# Description of the task:
Would you return the records below character for character, without any images?

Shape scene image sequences
Segment Open
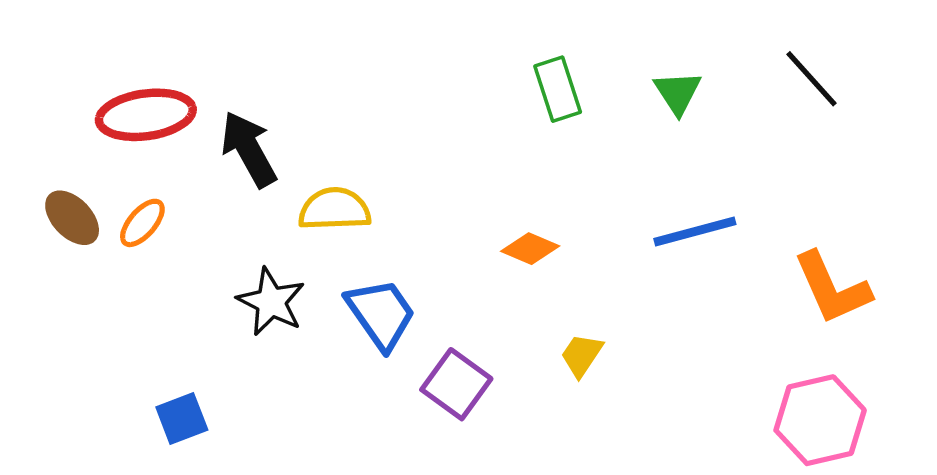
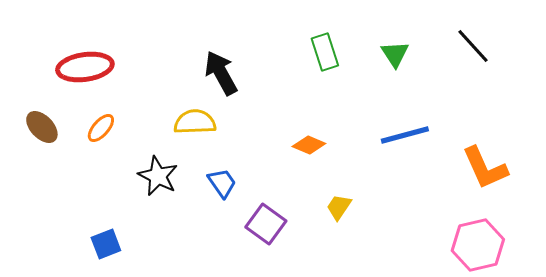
black arrow: (249, 149) -> (221, 73), moved
orange ellipse: (142, 223) -> (101, 128), moved
blue trapezoid: (381, 314) -> (222, 183), size x0.7

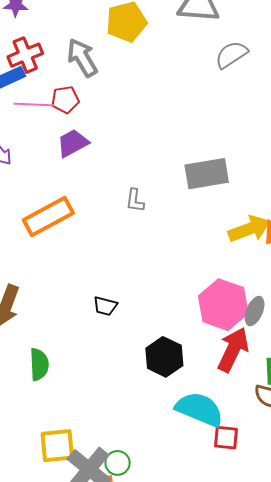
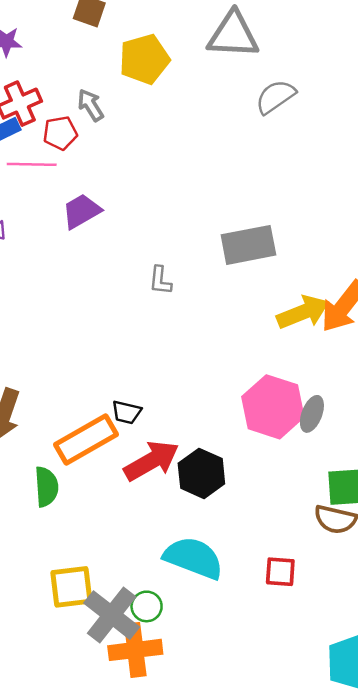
gray arrow: (82, 58) -> (91, 105), size x0.7
red pentagon: (65, 100) -> (60, 133), moved
orange rectangle: (48, 216) -> (86, 439), moved
red arrow: (233, 350) -> (151, 461), moved, turned 36
cyan semicircle: (199, 409) -> (194, 558), moved

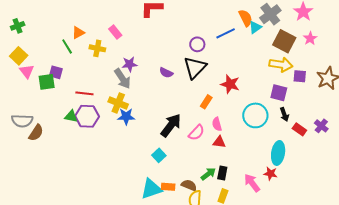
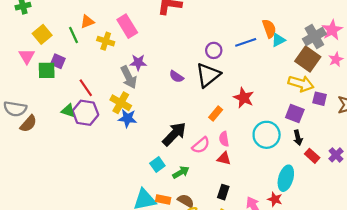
gray cross: (270, 14) -> (314, 37), moved
pink rectangle: (115, 32) -> (127, 26), size x1.5
yellow square: (19, 56) -> (42, 34), moved
red line: (84, 93) -> (86, 88), turned 42
green arrow: (208, 174) -> (181, 172), moved

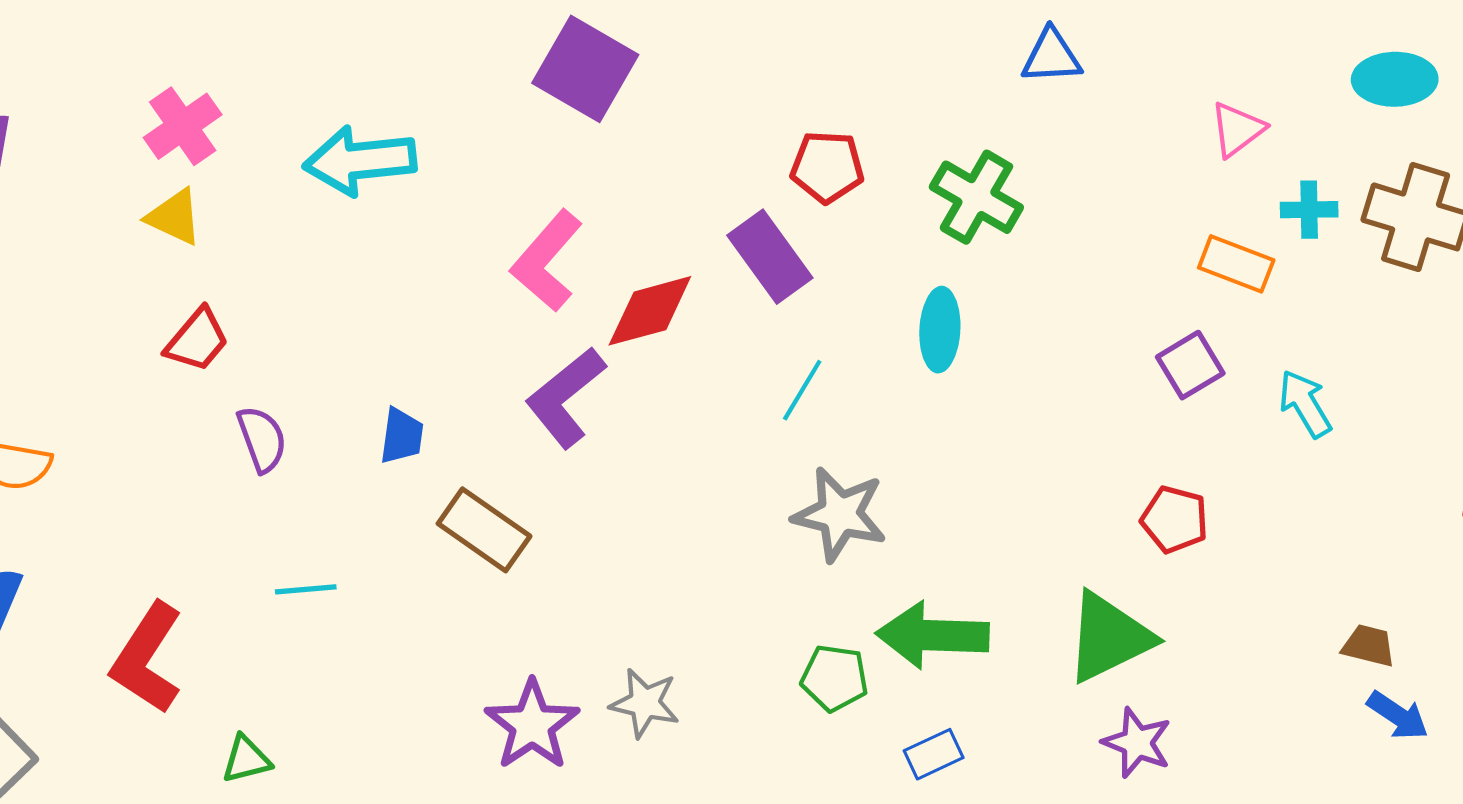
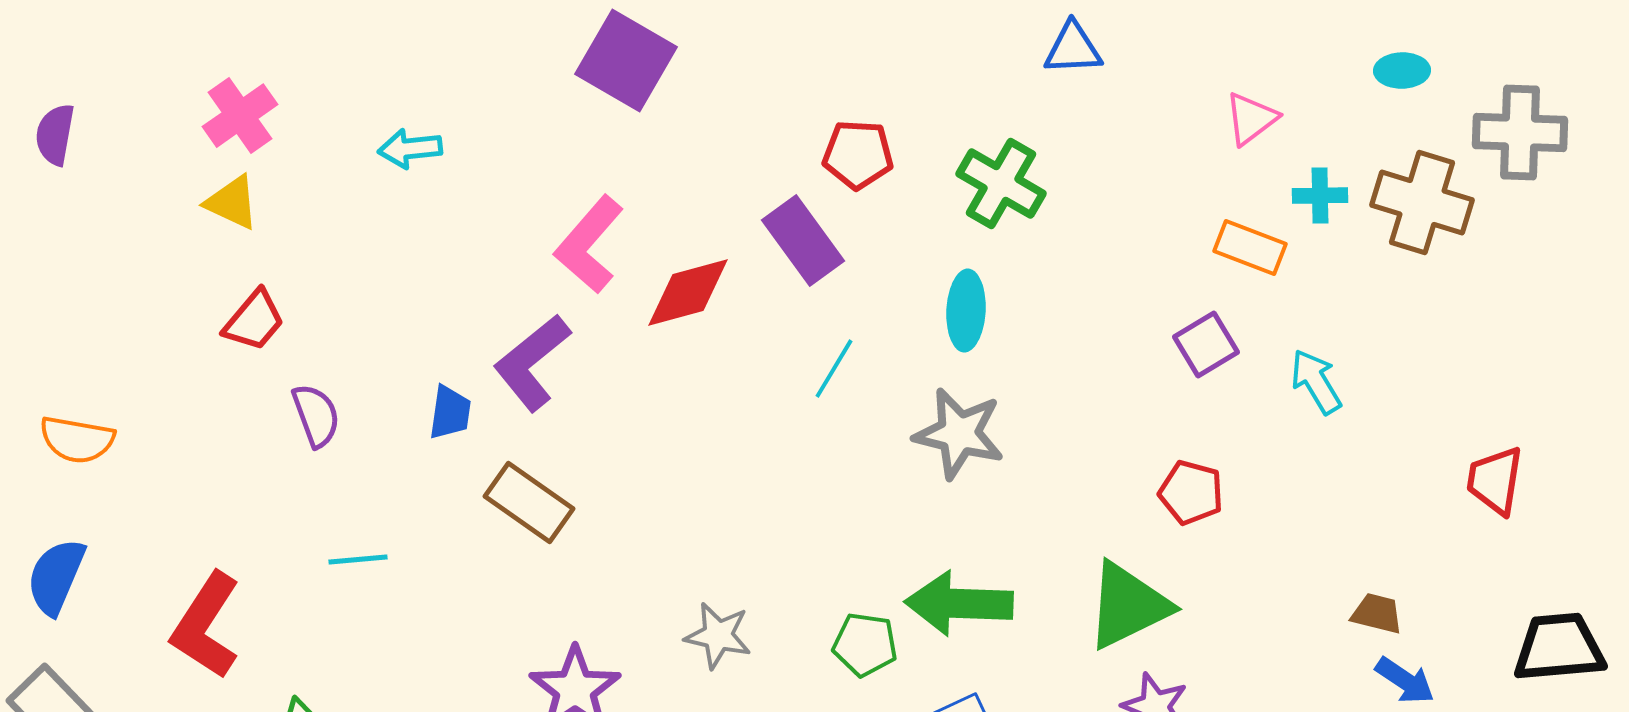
cyan ellipse: (1395, 79) -> (1402, 71), size x0.7
cyan arrow: (360, 161) -> (410, 149), size x0.6
purple L-shape: (565, 397) -> (532, 363), moved
gray star: (840, 514) -> (959, 434), moved
gray star: (645, 703) -> (718, 636), moved

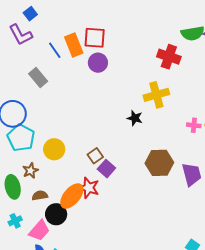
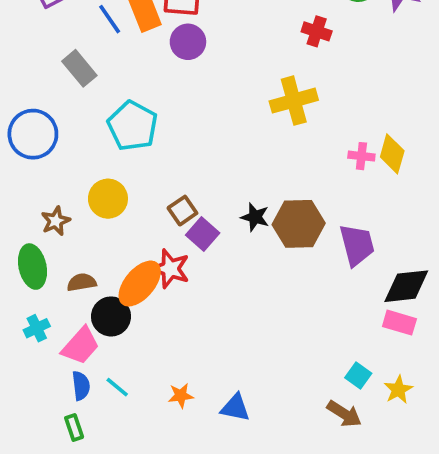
Segment Closed
# Written solution:
black arrow: (249, 149) -> (221, 73), moved
orange ellipse: (142, 223) -> (101, 128), moved
blue trapezoid: (381, 314) -> (222, 183), size x0.7

gray arrow: (82, 58) -> (91, 105), size x0.7
red pentagon: (65, 100) -> (60, 133), moved
orange rectangle: (48, 216) -> (86, 439), moved
red arrow: (233, 350) -> (151, 461), moved, turned 36
cyan semicircle: (199, 409) -> (194, 558), moved

gray cross: (270, 14) -> (314, 37), moved
pink rectangle: (115, 32) -> (127, 26), size x1.5
yellow square: (19, 56) -> (42, 34), moved
red line: (84, 93) -> (86, 88), turned 42
green arrow: (208, 174) -> (181, 172), moved

cyan ellipse: (1395, 79) -> (1402, 71), size x0.7
cyan arrow: (360, 161) -> (410, 149), size x0.6
purple L-shape: (565, 397) -> (532, 363), moved
gray star: (840, 514) -> (959, 434), moved
gray star: (645, 703) -> (718, 636), moved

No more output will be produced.